Copy every one of the following entries verbatim, without changing a single character.

** Begin DATA PROVIDED **

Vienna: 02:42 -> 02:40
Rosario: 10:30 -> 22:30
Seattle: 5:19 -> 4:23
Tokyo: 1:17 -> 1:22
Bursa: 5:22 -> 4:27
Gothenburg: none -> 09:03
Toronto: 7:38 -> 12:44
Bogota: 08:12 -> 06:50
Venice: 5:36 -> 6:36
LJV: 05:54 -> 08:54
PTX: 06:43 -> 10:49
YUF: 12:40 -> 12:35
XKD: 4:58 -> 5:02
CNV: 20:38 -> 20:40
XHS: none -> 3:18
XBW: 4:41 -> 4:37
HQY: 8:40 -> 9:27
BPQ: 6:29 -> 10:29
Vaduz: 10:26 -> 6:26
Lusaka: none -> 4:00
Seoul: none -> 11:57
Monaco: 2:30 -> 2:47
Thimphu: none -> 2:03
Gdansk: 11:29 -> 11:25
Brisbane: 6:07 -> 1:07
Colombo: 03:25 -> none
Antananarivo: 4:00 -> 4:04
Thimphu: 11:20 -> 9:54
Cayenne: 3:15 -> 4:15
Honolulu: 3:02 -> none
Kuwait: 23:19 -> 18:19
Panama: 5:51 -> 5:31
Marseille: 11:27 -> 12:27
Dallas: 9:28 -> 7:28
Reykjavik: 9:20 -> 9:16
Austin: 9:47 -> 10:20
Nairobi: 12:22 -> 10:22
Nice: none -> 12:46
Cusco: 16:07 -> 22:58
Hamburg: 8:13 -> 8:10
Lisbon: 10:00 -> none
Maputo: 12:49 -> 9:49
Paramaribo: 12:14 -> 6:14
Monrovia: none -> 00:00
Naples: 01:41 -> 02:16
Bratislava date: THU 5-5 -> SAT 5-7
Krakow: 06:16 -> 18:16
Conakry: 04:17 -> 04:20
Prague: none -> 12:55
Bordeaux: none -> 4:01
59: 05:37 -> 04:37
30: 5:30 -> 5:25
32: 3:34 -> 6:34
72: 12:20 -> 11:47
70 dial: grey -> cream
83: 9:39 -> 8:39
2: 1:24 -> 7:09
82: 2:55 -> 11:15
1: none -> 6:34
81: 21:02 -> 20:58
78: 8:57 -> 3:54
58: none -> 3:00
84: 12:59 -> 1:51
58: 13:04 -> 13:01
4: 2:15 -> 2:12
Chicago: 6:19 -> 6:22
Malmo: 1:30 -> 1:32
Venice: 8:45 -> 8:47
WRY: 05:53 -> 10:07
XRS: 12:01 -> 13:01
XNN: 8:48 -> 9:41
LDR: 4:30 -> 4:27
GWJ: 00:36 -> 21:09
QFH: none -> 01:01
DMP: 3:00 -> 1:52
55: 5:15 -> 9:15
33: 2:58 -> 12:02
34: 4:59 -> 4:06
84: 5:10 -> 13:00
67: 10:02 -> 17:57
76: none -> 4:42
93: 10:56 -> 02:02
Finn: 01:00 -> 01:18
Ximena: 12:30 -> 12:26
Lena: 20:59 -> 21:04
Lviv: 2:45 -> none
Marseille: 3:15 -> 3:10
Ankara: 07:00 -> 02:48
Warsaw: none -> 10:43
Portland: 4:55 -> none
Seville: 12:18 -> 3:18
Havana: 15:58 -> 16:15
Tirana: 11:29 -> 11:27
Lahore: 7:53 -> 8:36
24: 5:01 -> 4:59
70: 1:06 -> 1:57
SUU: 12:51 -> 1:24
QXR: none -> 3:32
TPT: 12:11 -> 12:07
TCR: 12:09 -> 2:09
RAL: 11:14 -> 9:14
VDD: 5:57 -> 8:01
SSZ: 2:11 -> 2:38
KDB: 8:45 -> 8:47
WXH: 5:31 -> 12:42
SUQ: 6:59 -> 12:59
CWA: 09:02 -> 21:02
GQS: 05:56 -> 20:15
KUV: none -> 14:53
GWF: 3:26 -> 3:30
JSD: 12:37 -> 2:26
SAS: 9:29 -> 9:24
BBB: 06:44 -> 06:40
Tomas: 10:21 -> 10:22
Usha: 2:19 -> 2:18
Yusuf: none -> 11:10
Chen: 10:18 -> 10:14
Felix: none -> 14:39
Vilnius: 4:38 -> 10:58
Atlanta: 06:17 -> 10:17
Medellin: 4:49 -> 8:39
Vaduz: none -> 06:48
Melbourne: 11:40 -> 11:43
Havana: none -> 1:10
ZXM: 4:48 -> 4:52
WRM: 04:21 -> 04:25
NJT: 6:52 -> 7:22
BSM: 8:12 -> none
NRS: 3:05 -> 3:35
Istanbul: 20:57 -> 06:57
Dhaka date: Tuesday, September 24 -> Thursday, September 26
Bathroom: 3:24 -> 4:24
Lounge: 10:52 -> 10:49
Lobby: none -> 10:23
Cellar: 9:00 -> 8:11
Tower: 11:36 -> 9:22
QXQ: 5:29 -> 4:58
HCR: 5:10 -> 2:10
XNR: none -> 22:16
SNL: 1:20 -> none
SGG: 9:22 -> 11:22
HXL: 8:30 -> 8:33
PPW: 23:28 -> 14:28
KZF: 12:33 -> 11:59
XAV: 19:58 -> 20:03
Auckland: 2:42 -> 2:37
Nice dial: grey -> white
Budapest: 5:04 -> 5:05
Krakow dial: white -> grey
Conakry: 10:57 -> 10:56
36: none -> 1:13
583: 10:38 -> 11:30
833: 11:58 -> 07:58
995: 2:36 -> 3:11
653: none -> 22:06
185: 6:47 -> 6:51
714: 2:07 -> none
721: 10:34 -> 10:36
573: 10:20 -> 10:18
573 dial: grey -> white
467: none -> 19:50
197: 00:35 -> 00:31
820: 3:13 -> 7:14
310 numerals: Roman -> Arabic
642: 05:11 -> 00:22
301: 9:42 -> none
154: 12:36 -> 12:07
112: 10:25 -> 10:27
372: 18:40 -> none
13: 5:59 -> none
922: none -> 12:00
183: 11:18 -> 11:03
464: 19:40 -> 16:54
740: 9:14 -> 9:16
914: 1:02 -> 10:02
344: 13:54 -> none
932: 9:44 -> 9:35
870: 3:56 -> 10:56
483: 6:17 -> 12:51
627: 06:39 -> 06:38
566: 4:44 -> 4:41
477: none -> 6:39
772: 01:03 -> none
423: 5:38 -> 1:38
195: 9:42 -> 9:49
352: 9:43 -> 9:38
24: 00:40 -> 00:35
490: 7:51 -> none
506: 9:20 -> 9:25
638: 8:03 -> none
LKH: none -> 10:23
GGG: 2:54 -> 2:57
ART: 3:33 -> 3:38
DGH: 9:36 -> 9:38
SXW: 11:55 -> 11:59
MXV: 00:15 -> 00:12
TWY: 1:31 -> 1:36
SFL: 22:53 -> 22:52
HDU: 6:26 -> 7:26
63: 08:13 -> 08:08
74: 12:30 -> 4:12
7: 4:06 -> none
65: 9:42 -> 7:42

** End DATA PROVIDED **

== RESPONSE BELOW ==
Vienna: 02:42 -> 02:40
Rosario: 10:30 -> 22:30
Seattle: 5:19 -> 4:23
Tokyo: 1:17 -> 1:22
Bursa: 5:22 -> 4:27
Gothenburg: none -> 09:03
Toronto: 7:38 -> 12:44
Bogota: 08:12 -> 06:50
Venice: 5:36 -> 6:36
LJV: 05:54 -> 08:54
PTX: 06:43 -> 10:49
YUF: 12:40 -> 12:35
XKD: 4:58 -> 5:02
CNV: 20:38 -> 20:40
XHS: none -> 3:18
XBW: 4:41 -> 4:37
HQY: 8:40 -> 9:27
BPQ: 6:29 -> 10:29
Vaduz: 10:26 -> 6:26
Lusaka: none -> 4:00
Seoul: none -> 11:57
Monaco: 2:30 -> 2:47
Thimphu: none -> 2:03
Gdansk: 11:29 -> 11:25
Brisbane: 6:07 -> 1:07
Colombo: 03:25 -> none
Antananarivo: 4:00 -> 4:04
Thimphu: 11:20 -> 9:54
Cayenne: 3:15 -> 4:15
Honolulu: 3:02 -> none
Kuwait: 23:19 -> 18:19
Panama: 5:51 -> 5:31
Marseille: 11:27 -> 12:27
Dallas: 9:28 -> 7:28
Reykjavik: 9:20 -> 9:16
Austin: 9:47 -> 10:20
Nairobi: 12:22 -> 10:22
Nice: none -> 12:46
Cusco: 16:07 -> 22:58
Hamburg: 8:13 -> 8:10
Lisbon: 10:00 -> none
Maputo: 12:49 -> 9:49
Paramaribo: 12:14 -> 6:14
Monrovia: none -> 00:00
Naples: 01:41 -> 02:16
Bratislava date: THU 5-5 -> SAT 5-7
Krakow: 06:16 -> 18:16
Conakry: 04:17 -> 04:20
Prague: none -> 12:55
Bordeaux: none -> 4:01
59: 05:37 -> 04:37
30: 5:30 -> 5:25
32: 3:34 -> 6:34
72: 12:20 -> 11:47
70 dial: grey -> cream
83: 9:39 -> 8:39
2: 1:24 -> 7:09
82: 2:55 -> 11:15
1: none -> 6:34
81: 21:02 -> 20:58
78: 8:57 -> 3:54
58: none -> 3:00
84: 12:59 -> 1:51
58: 13:04 -> 13:01
4: 2:15 -> 2:12
Chicago: 6:19 -> 6:22
Malmo: 1:30 -> 1:32
Venice: 8:45 -> 8:47
WRY: 05:53 -> 10:07
XRS: 12:01 -> 13:01
XNN: 8:48 -> 9:41
LDR: 4:30 -> 4:27
GWJ: 00:36 -> 21:09
QFH: none -> 01:01
DMP: 3:00 -> 1:52
55: 5:15 -> 9:15
33: 2:58 -> 12:02
34: 4:59 -> 4:06
84: 5:10 -> 13:00
67: 10:02 -> 17:57
76: none -> 4:42
93: 10:56 -> 02:02
Finn: 01:00 -> 01:18
Ximena: 12:30 -> 12:26
Lena: 20:59 -> 21:04
Lviv: 2:45 -> none
Marseille: 3:15 -> 3:10
Ankara: 07:00 -> 02:48
Warsaw: none -> 10:43
Portland: 4:55 -> none
Seville: 12:18 -> 3:18
Havana: 15:58 -> 16:15
Tirana: 11:29 -> 11:27
Lahore: 7:53 -> 8:36
24: 5:01 -> 4:59
70: 1:06 -> 1:57
SUU: 12:51 -> 1:24
QXR: none -> 3:32
TPT: 12:11 -> 12:07
TCR: 12:09 -> 2:09
RAL: 11:14 -> 9:14
VDD: 5:57 -> 8:01
SSZ: 2:11 -> 2:38
KDB: 8:45 -> 8:47
WXH: 5:31 -> 12:42
SUQ: 6:59 -> 12:59
CWA: 09:02 -> 21:02
GQS: 05:56 -> 20:15
KUV: none -> 14:53
GWF: 3:26 -> 3:30
JSD: 12:37 -> 2:26
SAS: 9:29 -> 9:24
BBB: 06:44 -> 06:40
Tomas: 10:21 -> 10:22
Usha: 2:19 -> 2:18
Yusuf: none -> 11:10
Chen: 10:18 -> 10:14
Felix: none -> 14:39
Vilnius: 4:38 -> 10:58
Atlanta: 06:17 -> 10:17
Medellin: 4:49 -> 8:39
Vaduz: none -> 06:48
Melbourne: 11:40 -> 11:43
Havana: none -> 1:10
ZXM: 4:48 -> 4:52
WRM: 04:21 -> 04:25
NJT: 6:52 -> 7:22
BSM: 8:12 -> none
NRS: 3:05 -> 3:35
Istanbul: 20:57 -> 06:57
Dhaka date: Tuesday, September 24 -> Thursday, September 26
Bathroom: 3:24 -> 4:24
Lounge: 10:52 -> 10:49
Lobby: none -> 10:23
Cellar: 9:00 -> 8:11
Tower: 11:36 -> 9:22
QXQ: 5:29 -> 4:58
HCR: 5:10 -> 2:10
XNR: none -> 22:16
SNL: 1:20 -> none
SGG: 9:22 -> 11:22
HXL: 8:30 -> 8:33
PPW: 23:28 -> 14:28
KZF: 12:33 -> 11:59
XAV: 19:58 -> 20:03
Auckland: 2:42 -> 2:37
Nice dial: grey -> white
Budapest: 5:04 -> 5:05
Krakow dial: white -> grey
Conakry: 10:57 -> 10:56
36: none -> 1:13
583: 10:38 -> 11:30
833: 11:58 -> 07:58
995: 2:36 -> 3:11
653: none -> 22:06
185: 6:47 -> 6:51
714: 2:07 -> none
721: 10:34 -> 10:36
573: 10:20 -> 10:18
573 dial: grey -> white
467: none -> 19:50
197: 00:35 -> 00:31
820: 3:13 -> 7:14
310 numerals: Roman -> Arabic
642: 05:11 -> 00:22
301: 9:42 -> none
154: 12:36 -> 12:07
112: 10:25 -> 10:27
372: 18:40 -> none
13: 5:59 -> none
922: none -> 12:00
183: 11:18 -> 11:03
464: 19:40 -> 16:54
740: 9:14 -> 9:16
914: 1:02 -> 10:02
344: 13:54 -> none
932: 9:44 -> 9:35
870: 3:56 -> 10:56
483: 6:17 -> 12:51
627: 06:39 -> 06:38
566: 4:44 -> 4:41
477: none -> 6:39
772: 01:03 -> none
423: 5:38 -> 1:38
195: 9:42 -> 9:49
352: 9:43 -> 9:38
24: 00:40 -> 00:35
490: 7:51 -> none
506: 9:20 -> 9:25
638: 8:03 -> none
LKH: none -> 10:23
GGG: 2:54 -> 2:57
ART: 3:33 -> 3:38
DGH: 9:36 -> 9:38
SXW: 11:55 -> 11:59
MXV: 00:15 -> 00:12
TWY: 1:31 -> 1:36
SFL: 22:53 -> 22:52
HDU: 6:26 -> 7:26
63: 08:13 -> 08:08
74: 12:30 -> 4:12
7: 4:06 -> none
65: 9:42 -> 7:42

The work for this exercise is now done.